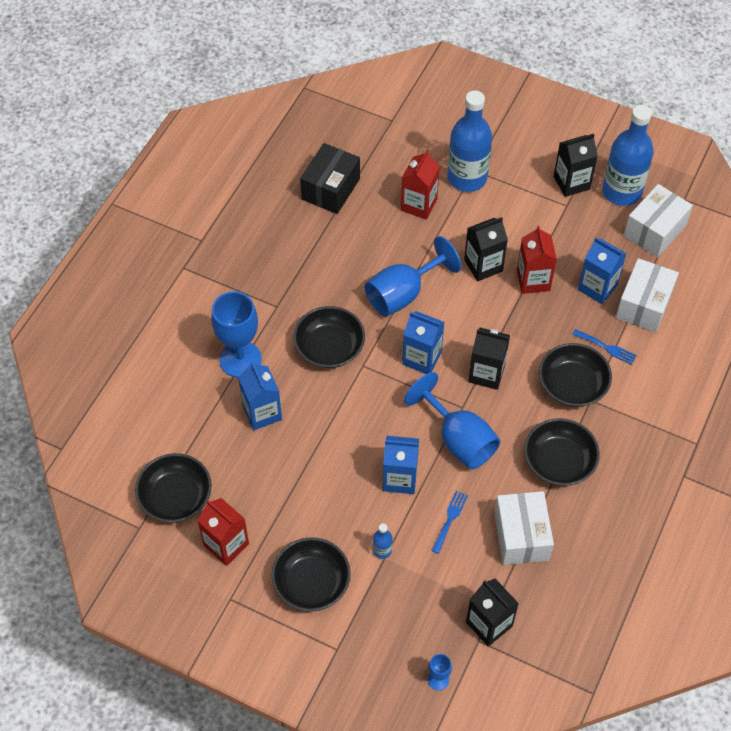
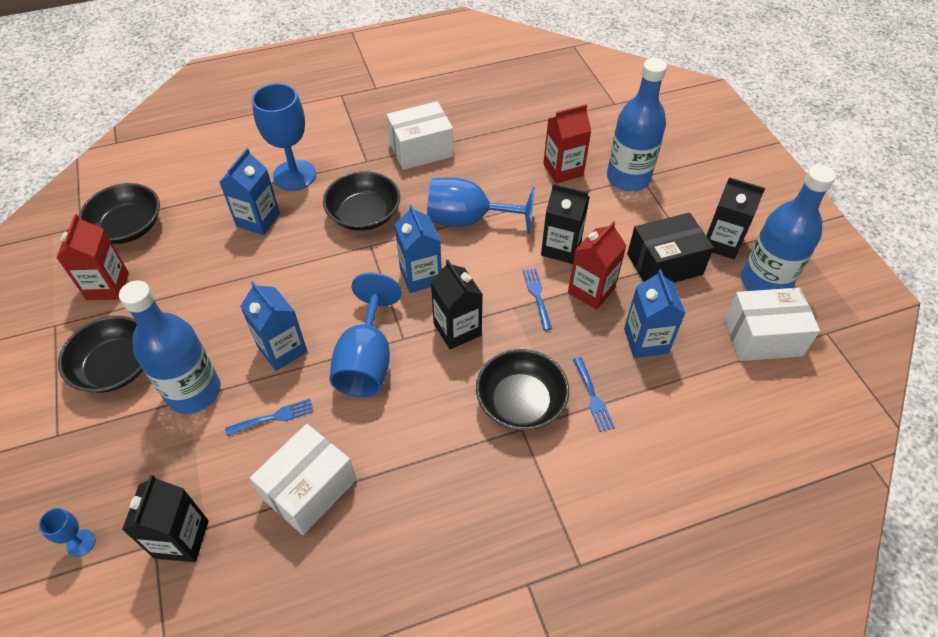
camera: 45 degrees right, 5 degrees down
(330, 189) = (508, 116): black box -> black box (664, 264)
(382, 550) = (194, 391): blue bottle -> blue bottle, size x2.47
(506, 311) = (537, 296): none -> blue fork
(559, 461) = (425, 456): black bowl -> none
(643, 305) = (675, 390): white box -> white box (421, 149)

::::

To do - Check every line of the entries for "black" and report how many lines contain it, without any other words.

Answer - 2